DIRECTIONS FOR THIS TASK: Repeat the entries that appear below, exactly as they are given.

╭─ EXERCISE MATERIAL

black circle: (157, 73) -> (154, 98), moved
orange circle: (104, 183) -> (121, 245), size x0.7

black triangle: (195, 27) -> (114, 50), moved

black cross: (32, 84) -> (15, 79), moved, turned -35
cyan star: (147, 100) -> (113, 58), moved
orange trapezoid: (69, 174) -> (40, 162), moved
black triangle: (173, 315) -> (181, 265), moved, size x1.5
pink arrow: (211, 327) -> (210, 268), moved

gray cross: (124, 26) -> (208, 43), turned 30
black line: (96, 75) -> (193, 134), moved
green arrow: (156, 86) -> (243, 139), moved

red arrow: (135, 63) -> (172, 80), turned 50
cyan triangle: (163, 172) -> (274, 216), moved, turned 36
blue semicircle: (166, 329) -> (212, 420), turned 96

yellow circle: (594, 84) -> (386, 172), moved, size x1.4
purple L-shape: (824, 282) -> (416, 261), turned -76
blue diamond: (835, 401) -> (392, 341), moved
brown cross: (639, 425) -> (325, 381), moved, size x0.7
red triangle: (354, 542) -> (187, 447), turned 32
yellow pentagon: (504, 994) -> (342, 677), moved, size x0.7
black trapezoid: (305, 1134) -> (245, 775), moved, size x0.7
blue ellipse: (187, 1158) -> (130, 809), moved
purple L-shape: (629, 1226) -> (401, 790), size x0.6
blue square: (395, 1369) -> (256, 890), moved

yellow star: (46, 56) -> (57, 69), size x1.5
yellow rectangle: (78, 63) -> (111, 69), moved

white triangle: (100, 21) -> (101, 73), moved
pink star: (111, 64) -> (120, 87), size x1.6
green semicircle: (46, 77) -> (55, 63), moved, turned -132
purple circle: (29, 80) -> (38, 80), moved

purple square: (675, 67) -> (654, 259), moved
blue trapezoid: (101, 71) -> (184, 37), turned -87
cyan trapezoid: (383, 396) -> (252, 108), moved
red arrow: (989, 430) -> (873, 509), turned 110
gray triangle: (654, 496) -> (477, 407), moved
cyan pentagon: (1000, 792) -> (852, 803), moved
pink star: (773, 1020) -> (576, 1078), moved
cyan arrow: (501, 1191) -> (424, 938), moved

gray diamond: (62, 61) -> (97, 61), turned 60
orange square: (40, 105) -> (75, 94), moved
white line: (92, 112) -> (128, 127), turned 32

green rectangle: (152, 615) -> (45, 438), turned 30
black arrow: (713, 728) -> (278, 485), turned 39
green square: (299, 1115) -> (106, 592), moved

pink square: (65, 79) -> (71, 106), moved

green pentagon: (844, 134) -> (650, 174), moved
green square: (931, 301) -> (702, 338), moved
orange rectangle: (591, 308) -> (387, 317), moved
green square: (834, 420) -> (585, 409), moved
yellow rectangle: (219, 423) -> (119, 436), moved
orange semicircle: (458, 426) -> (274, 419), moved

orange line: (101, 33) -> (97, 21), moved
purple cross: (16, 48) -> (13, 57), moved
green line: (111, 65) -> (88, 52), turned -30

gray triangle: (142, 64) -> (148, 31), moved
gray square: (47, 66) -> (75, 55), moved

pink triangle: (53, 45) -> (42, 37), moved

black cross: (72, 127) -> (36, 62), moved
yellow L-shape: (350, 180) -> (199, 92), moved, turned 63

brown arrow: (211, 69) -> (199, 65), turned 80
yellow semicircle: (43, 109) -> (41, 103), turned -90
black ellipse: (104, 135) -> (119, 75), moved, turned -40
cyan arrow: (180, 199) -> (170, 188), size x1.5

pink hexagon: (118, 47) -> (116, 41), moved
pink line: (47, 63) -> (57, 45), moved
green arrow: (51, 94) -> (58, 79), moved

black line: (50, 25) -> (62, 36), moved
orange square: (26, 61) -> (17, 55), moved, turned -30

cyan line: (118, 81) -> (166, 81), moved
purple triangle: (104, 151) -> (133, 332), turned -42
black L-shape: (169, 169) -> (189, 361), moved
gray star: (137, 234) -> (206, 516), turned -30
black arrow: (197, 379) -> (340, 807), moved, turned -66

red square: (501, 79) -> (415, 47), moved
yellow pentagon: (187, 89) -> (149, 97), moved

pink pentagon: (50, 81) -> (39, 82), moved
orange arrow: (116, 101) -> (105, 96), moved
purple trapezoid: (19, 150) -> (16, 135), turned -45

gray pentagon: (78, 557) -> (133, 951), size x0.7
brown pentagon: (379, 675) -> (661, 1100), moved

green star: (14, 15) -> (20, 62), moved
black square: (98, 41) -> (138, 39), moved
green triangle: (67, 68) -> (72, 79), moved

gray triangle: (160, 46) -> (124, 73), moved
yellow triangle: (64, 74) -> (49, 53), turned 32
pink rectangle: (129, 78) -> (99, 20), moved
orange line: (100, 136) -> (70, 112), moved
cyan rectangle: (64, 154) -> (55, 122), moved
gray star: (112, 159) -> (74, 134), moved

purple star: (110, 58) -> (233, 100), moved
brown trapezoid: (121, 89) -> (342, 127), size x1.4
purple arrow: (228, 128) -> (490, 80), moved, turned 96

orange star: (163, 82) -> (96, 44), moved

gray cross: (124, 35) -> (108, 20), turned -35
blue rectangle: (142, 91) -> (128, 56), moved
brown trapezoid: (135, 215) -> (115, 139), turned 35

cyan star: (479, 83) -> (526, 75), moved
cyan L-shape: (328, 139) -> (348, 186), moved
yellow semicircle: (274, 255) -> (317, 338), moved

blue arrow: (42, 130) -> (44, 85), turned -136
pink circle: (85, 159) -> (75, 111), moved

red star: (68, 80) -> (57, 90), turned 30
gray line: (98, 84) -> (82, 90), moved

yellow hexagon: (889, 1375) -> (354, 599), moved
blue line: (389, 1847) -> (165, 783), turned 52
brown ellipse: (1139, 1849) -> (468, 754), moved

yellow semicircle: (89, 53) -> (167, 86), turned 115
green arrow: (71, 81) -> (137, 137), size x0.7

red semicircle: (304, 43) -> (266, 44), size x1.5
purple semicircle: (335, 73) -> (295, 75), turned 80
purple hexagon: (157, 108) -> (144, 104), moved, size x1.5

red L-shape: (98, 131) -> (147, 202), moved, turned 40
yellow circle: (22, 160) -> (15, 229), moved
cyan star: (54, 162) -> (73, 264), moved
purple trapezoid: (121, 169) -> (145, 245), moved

╰─

THE COMPLETED TASK:
black circle: (157, 73) -> (154, 98), moved
orange circle: (104, 183) -> (121, 245), size x0.7

black triangle: (195, 27) -> (114, 50), moved

black cross: (32, 84) -> (15, 79), moved, turned -35
cyan star: (147, 100) -> (113, 58), moved
orange trapezoid: (69, 174) -> (40, 162), moved
black triangle: (173, 315) -> (181, 265), moved, size x1.5
pink arrow: (211, 327) -> (210, 268), moved

gray cross: (124, 26) -> (208, 43), turned 30
black line: (96, 75) -> (193, 134), moved
green arrow: (156, 86) -> (243, 139), moved

red arrow: (135, 63) -> (172, 80), turned 50
cyan triangle: (163, 172) -> (274, 216), moved, turned 36
blue semicircle: (166, 329) -> (212, 420), turned 96

yellow circle: (594, 84) -> (386, 172), moved, size x1.4
purple L-shape: (824, 282) -> (416, 261), turned -76
blue diamond: (835, 401) -> (392, 341), moved
brown cross: (639, 425) -> (325, 381), moved, size x0.7
red triangle: (354, 542) -> (187, 447), turned 32
yellow pentagon: (504, 994) -> (342, 677), moved, size x0.7
black trapezoid: (305, 1134) -> (245, 775), moved, size x0.7
blue ellipse: (187, 1158) -> (130, 809), moved
purple L-shape: (629, 1226) -> (401, 790), size x0.6
blue square: (395, 1369) -> (256, 890), moved

yellow star: (46, 56) -> (57, 69), size x1.5
yellow rectangle: (78, 63) -> (111, 69), moved

white triangle: (100, 21) -> (101, 73), moved
pink star: (111, 64) -> (120, 87), size x1.6
green semicircle: (46, 77) -> (55, 63), moved, turned -132
purple circle: (29, 80) -> (38, 80), moved

purple square: (675, 67) -> (654, 259), moved
blue trapezoid: (101, 71) -> (184, 37), turned -87
cyan trapezoid: (383, 396) -> (252, 108), moved
red arrow: (989, 430) -> (873, 509), turned 110
gray triangle: (654, 496) -> (477, 407), moved
cyan pentagon: (1000, 792) -> (852, 803), moved
pink star: (773, 1020) -> (576, 1078), moved
cyan arrow: (501, 1191) -> (424, 938), moved

gray diamond: (62, 61) -> (97, 61), turned 60
orange square: (40, 105) -> (75, 94), moved
white line: (92, 112) -> (128, 127), turned 32

green rectangle: (152, 615) -> (45, 438), turned 30
black arrow: (713, 728) -> (278, 485), turned 39
green square: (299, 1115) -> (106, 592), moved

pink square: (65, 79) -> (71, 106), moved

green pentagon: (844, 134) -> (650, 174), moved
green square: (931, 301) -> (702, 338), moved
orange rectangle: (591, 308) -> (387, 317), moved
green square: (834, 420) -> (585, 409), moved
yellow rectangle: (219, 423) -> (119, 436), moved
orange semicircle: (458, 426) -> (274, 419), moved

orange line: (101, 33) -> (97, 21), moved
purple cross: (16, 48) -> (13, 57), moved
green line: (111, 65) -> (88, 52), turned -30

gray triangle: (142, 64) -> (148, 31), moved
gray square: (47, 66) -> (75, 55), moved

pink triangle: (53, 45) -> (42, 37), moved

black cross: (72, 127) -> (36, 62), moved
yellow L-shape: (350, 180) -> (199, 92), moved, turned 63

brown arrow: (211, 69) -> (199, 65), turned 80
yellow semicircle: (43, 109) -> (41, 103), turned -90
black ellipse: (104, 135) -> (119, 75), moved, turned -40
cyan arrow: (180, 199) -> (170, 188), size x1.5

pink hexagon: (118, 47) -> (116, 41), moved
pink line: (47, 63) -> (57, 45), moved
green arrow: (51, 94) -> (58, 79), moved

black line: (50, 25) -> (62, 36), moved
orange square: (26, 61) -> (17, 55), moved, turned -30

cyan line: (118, 81) -> (166, 81), moved
purple triangle: (104, 151) -> (133, 332), turned -42
black L-shape: (169, 169) -> (189, 361), moved
gray star: (137, 234) -> (206, 516), turned -30
black arrow: (197, 379) -> (340, 807), moved, turned -66

red square: (501, 79) -> (415, 47), moved
yellow pentagon: (187, 89) -> (149, 97), moved

pink pentagon: (50, 81) -> (39, 82), moved
orange arrow: (116, 101) -> (105, 96), moved
purple trapezoid: (19, 150) -> (16, 135), turned -45

gray pentagon: (78, 557) -> (133, 951), size x0.7
brown pentagon: (379, 675) -> (661, 1100), moved

green star: (14, 15) -> (20, 62), moved
black square: (98, 41) -> (138, 39), moved
green triangle: (67, 68) -> (72, 79), moved

gray triangle: (160, 46) -> (124, 73), moved
yellow triangle: (64, 74) -> (49, 53), turned 32
pink rectangle: (129, 78) -> (99, 20), moved
orange line: (100, 136) -> (70, 112), moved
cyan rectangle: (64, 154) -> (55, 122), moved
gray star: (112, 159) -> (74, 134), moved

purple star: (110, 58) -> (233, 100), moved
brown trapezoid: (121, 89) -> (342, 127), size x1.4
purple arrow: (228, 128) -> (490, 80), moved, turned 96

orange star: (163, 82) -> (96, 44), moved

gray cross: (124, 35) -> (108, 20), turned -35
blue rectangle: (142, 91) -> (128, 56), moved
brown trapezoid: (135, 215) -> (115, 139), turned 35

cyan star: (479, 83) -> (526, 75), moved
cyan L-shape: (328, 139) -> (348, 186), moved
yellow semicircle: (274, 255) -> (317, 338), moved

blue arrow: (42, 130) -> (44, 85), turned -136
pink circle: (85, 159) -> (75, 111), moved

red star: (68, 80) -> (57, 90), turned 30
gray line: (98, 84) -> (82, 90), moved

yellow hexagon: (889, 1375) -> (354, 599), moved
blue line: (389, 1847) -> (165, 783), turned 52
brown ellipse: (1139, 1849) -> (468, 754), moved

yellow semicircle: (89, 53) -> (167, 86), turned 115
green arrow: (71, 81) -> (137, 137), size x0.7

red semicircle: (304, 43) -> (266, 44), size x1.5
purple semicircle: (335, 73) -> (295, 75), turned 80
purple hexagon: (157, 108) -> (144, 104), moved, size x1.5

red L-shape: (98, 131) -> (147, 202), moved, turned 40
yellow circle: (22, 160) -> (15, 229), moved
cyan star: (54, 162) -> (73, 264), moved
purple trapezoid: (121, 169) -> (145, 245), moved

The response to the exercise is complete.